» WORK TO BE COMPLETED:
Return only the count of lines in the listing below where the word "none" appears.

» ENTRIES PROVIDED:
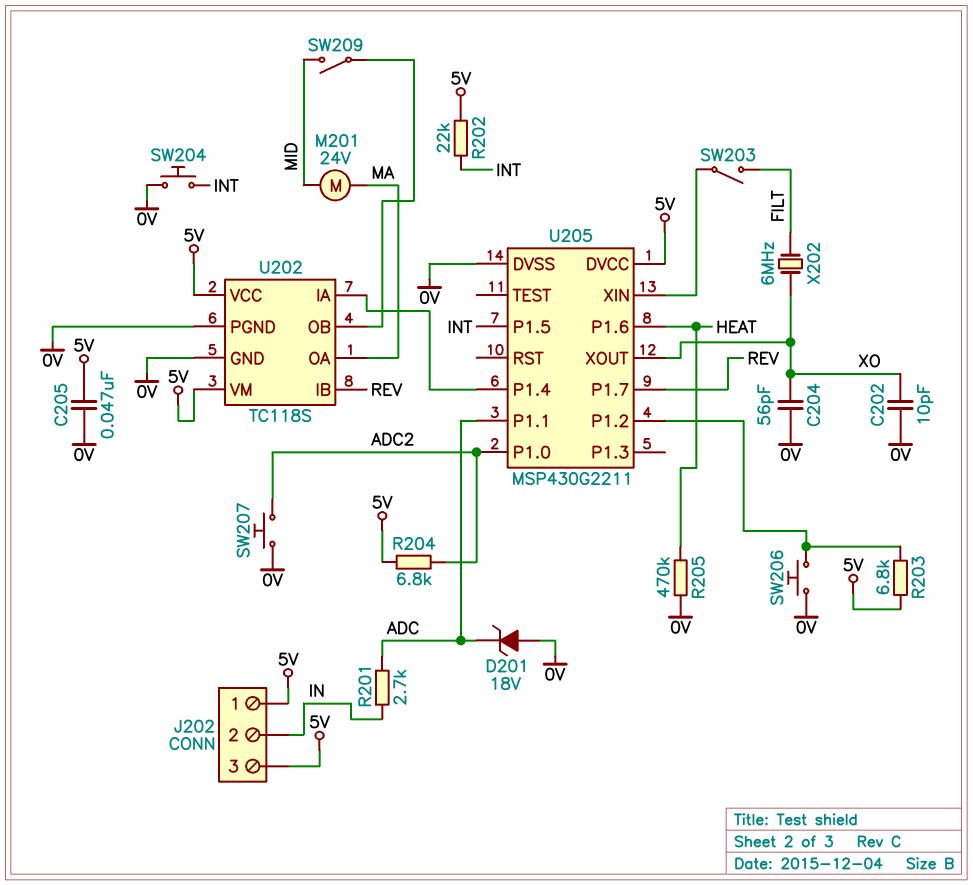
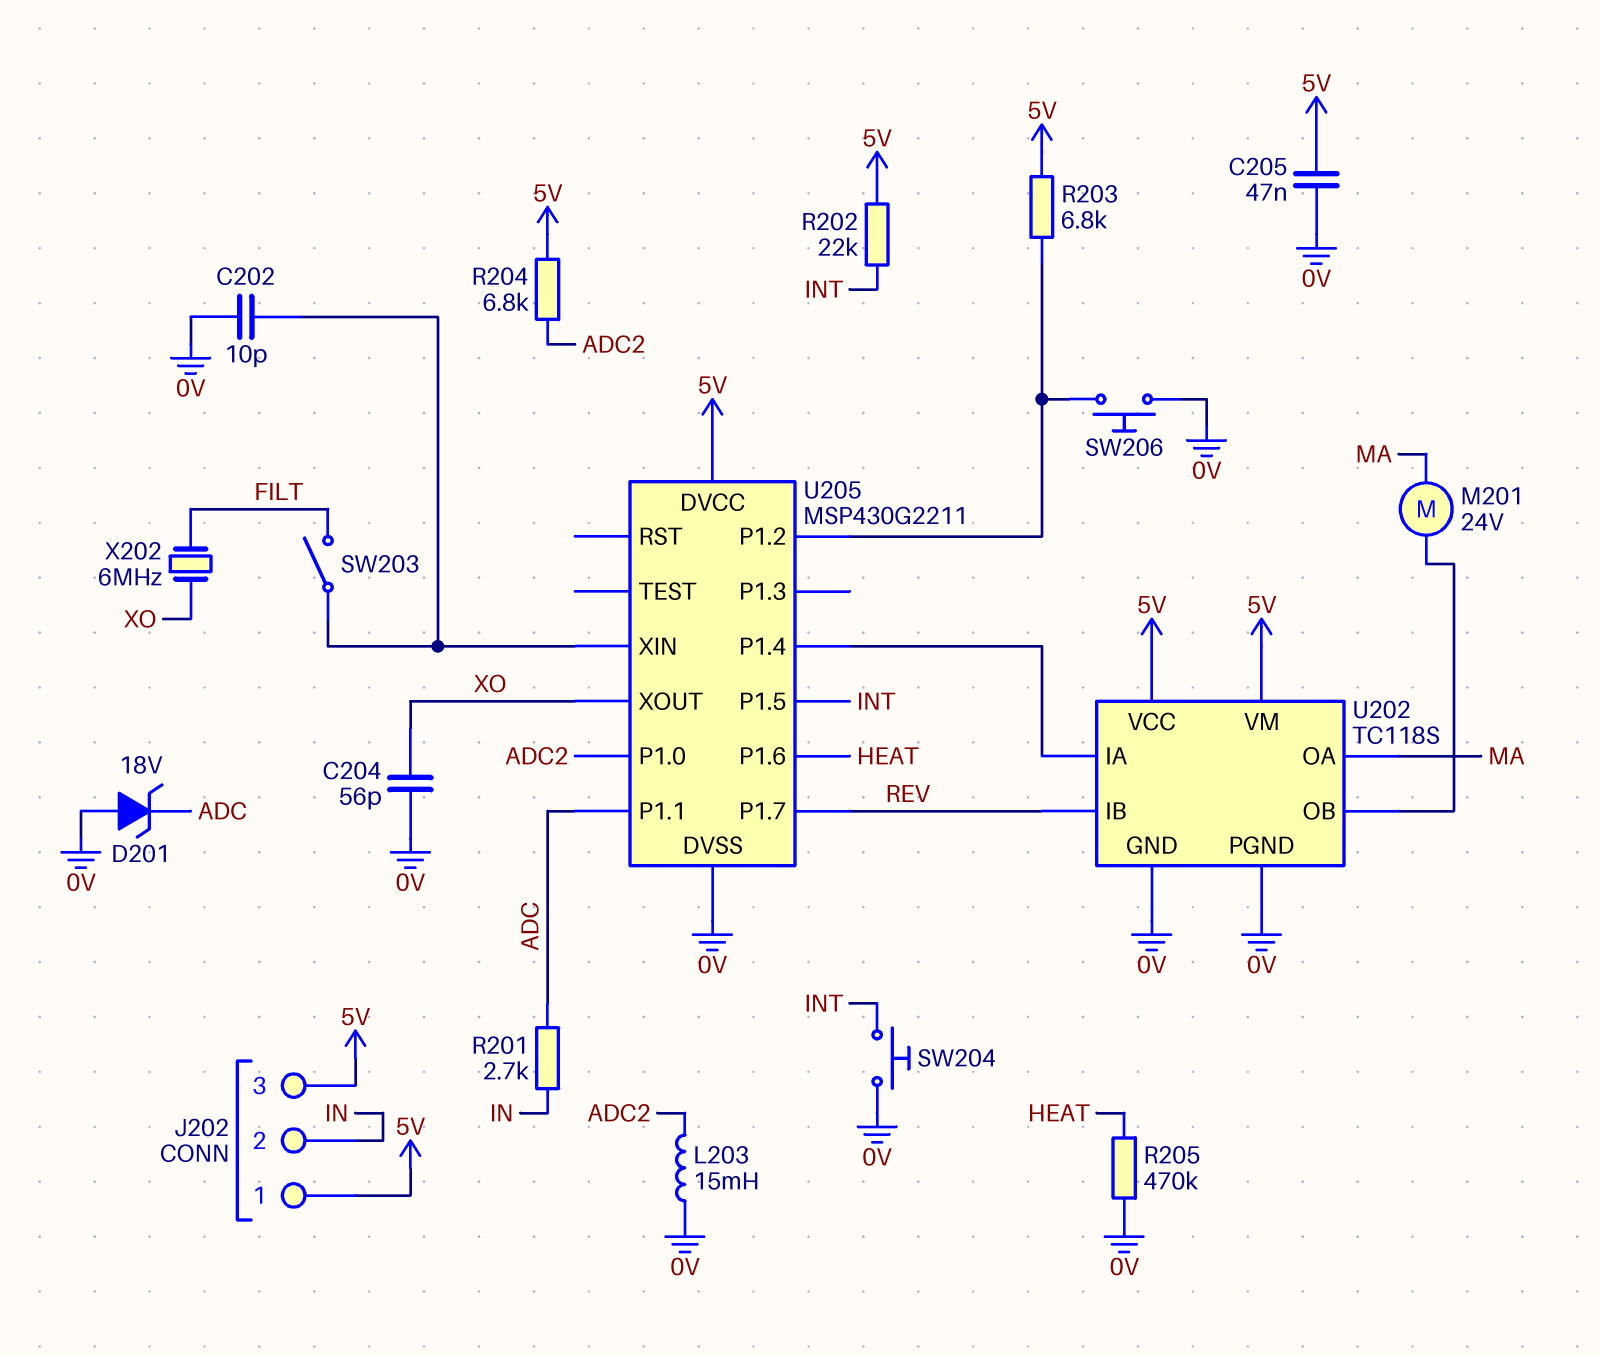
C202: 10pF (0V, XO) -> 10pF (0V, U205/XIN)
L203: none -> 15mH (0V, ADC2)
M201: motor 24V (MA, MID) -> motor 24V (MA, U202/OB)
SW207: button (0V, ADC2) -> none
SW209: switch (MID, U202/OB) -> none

» REPLY:
3